■ EXERCISE DIRECTIONS: In the records below, find the line holding "camera: 35 degrees right, 10 degrees up" and the line holding "(574, 229) = (389, 303): green". Set down both, with every line between them, exactly.

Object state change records
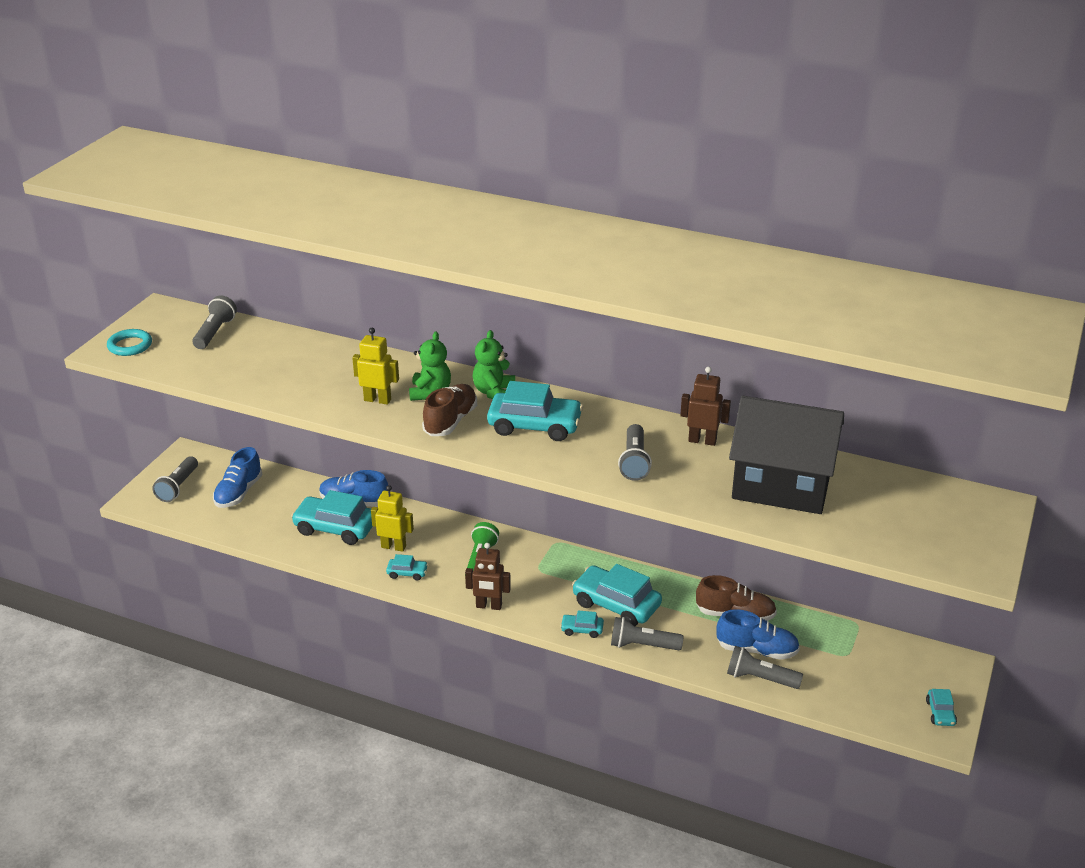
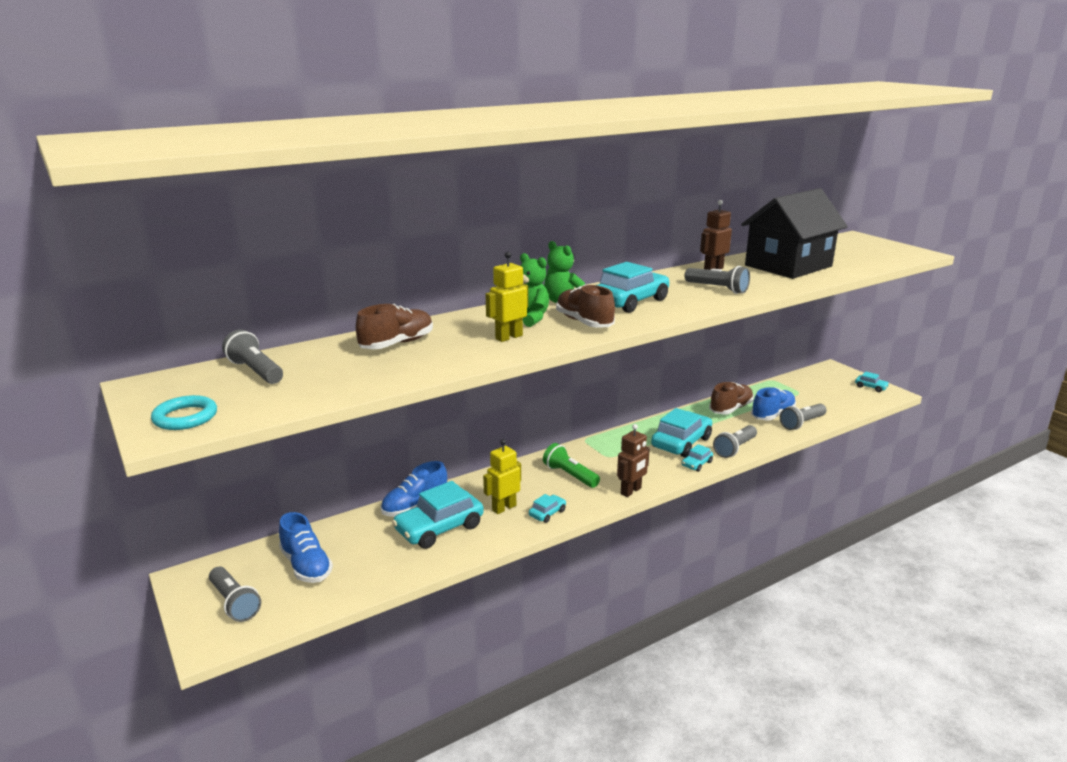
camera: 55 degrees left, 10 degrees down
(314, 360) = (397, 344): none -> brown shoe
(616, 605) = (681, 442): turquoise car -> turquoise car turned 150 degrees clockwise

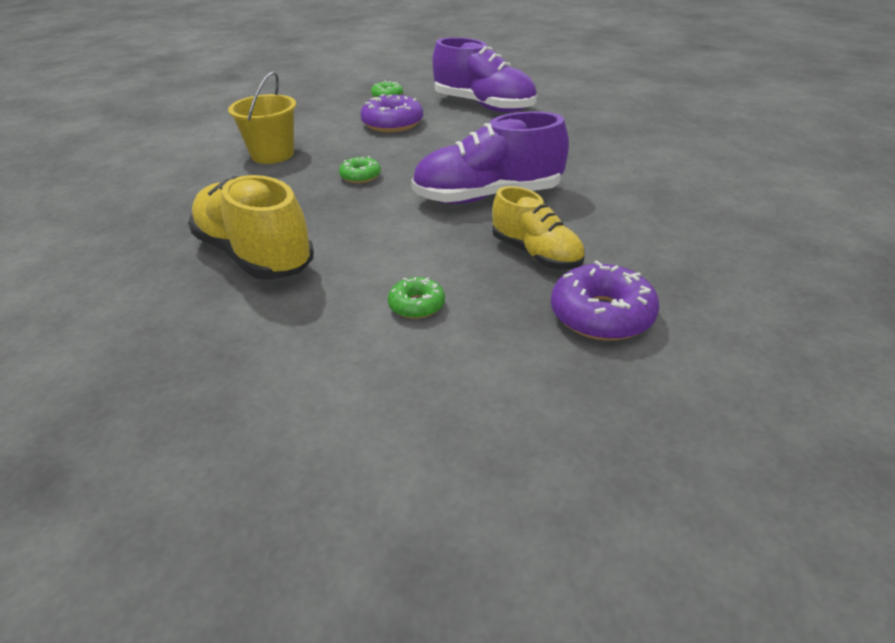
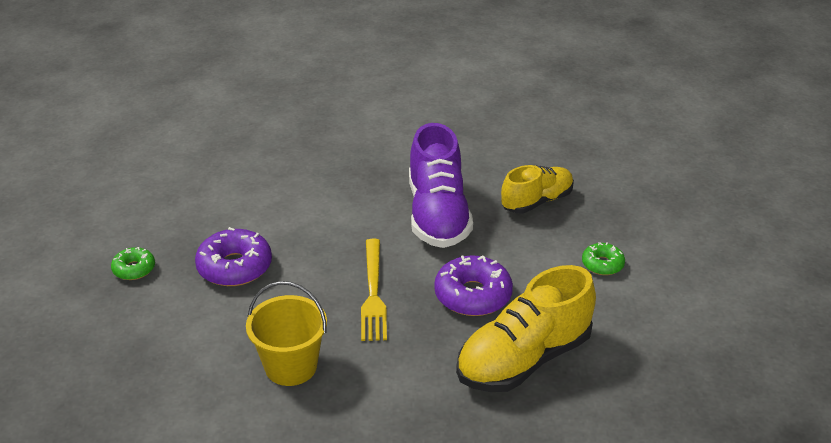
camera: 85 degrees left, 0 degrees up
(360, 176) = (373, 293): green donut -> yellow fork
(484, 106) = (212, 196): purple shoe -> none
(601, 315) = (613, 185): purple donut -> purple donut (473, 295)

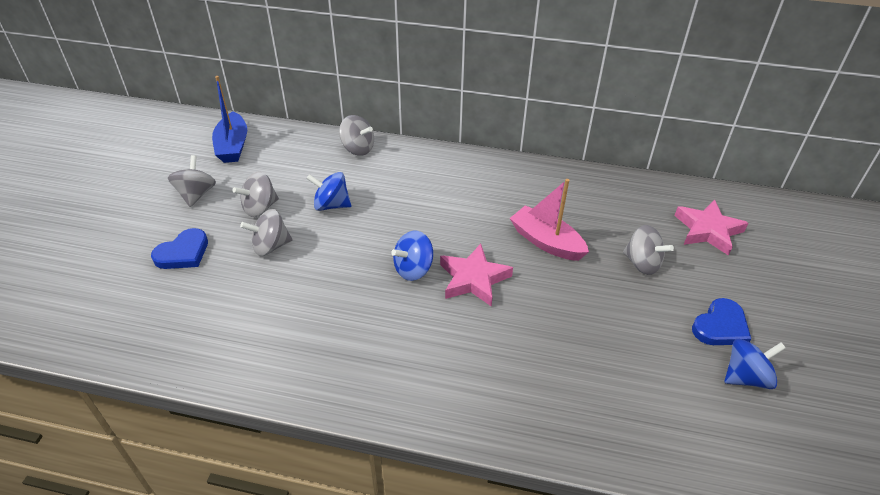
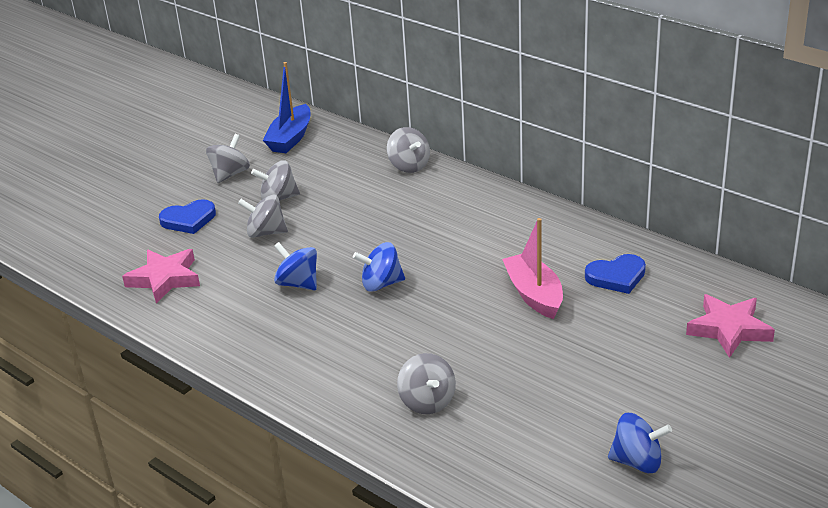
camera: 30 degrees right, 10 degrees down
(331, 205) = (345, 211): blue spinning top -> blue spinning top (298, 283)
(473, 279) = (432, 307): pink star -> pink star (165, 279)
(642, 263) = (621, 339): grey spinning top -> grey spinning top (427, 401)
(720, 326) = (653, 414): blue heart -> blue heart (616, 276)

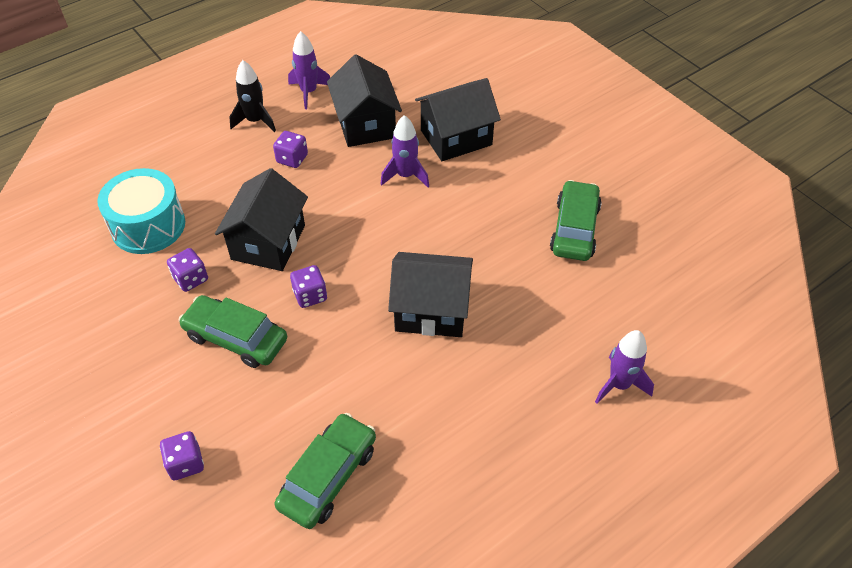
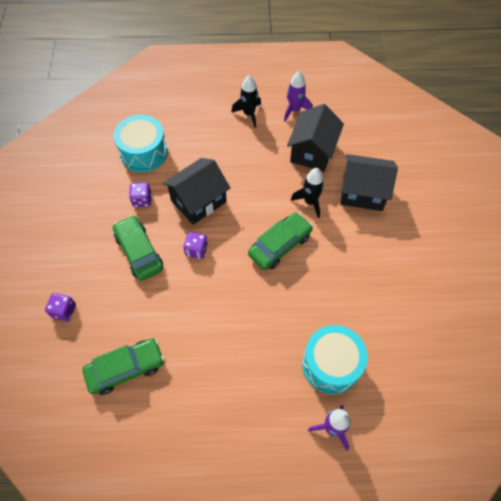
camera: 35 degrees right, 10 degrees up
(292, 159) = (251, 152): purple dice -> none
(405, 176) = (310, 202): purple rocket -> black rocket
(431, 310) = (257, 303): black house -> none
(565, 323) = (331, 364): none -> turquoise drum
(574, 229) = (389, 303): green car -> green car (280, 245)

...

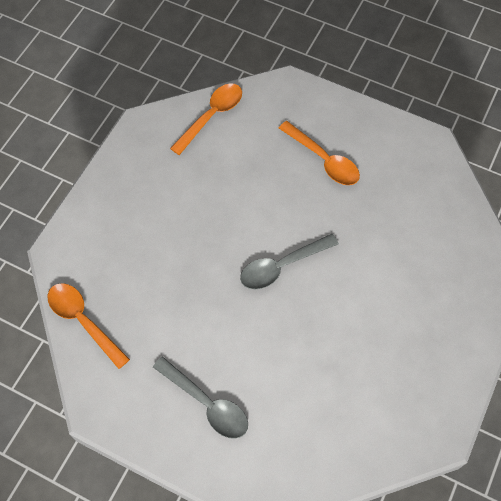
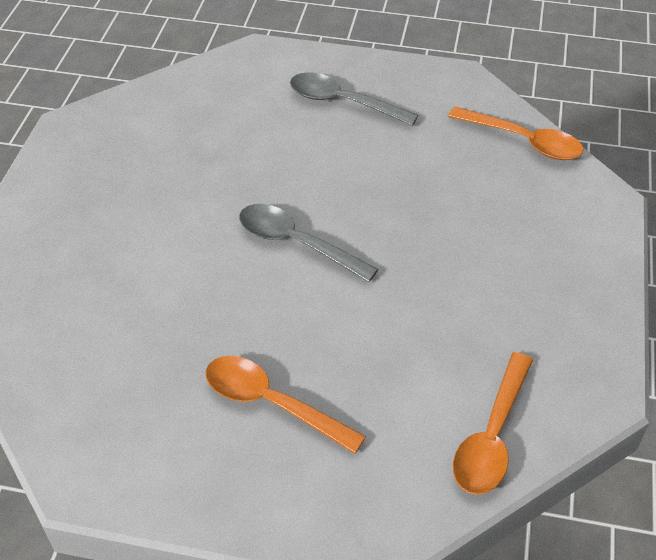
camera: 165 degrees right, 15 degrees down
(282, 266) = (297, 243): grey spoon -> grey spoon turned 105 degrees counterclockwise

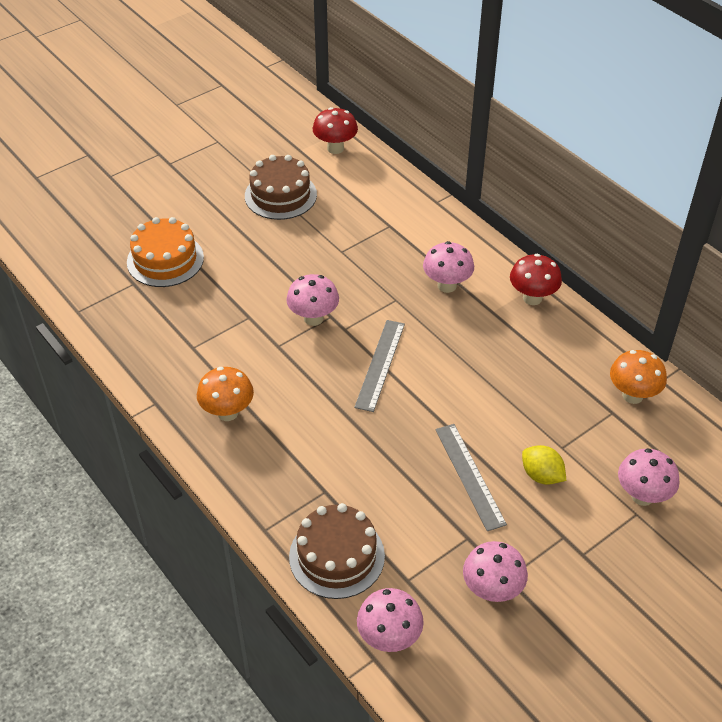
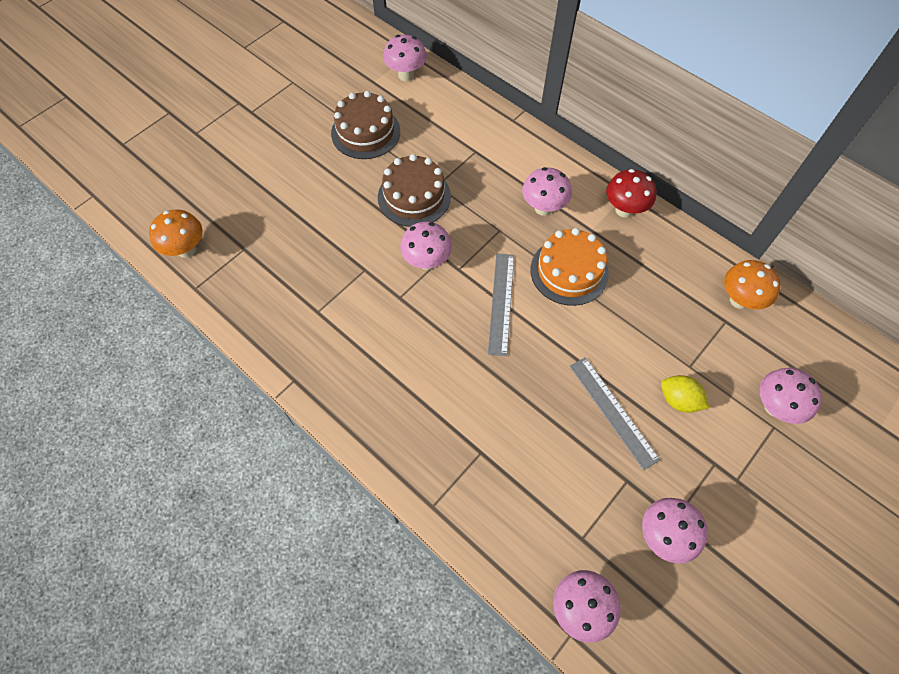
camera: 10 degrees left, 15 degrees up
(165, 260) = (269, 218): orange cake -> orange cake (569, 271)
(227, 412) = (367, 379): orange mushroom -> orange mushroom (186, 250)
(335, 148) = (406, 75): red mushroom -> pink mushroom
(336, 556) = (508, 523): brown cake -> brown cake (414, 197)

■ SOLUTION TO THIS PROBLEM:
camera: 35 degrees right, 10 degrees up
(292, 159) = (251, 152): purple dice -> none
(405, 176) = (310, 202): purple rocket -> black rocket
(431, 310) = (257, 303): black house -> none
(565, 323) = (331, 364): none -> turquoise drum
(574, 229) = (389, 303): green car -> green car (280, 245)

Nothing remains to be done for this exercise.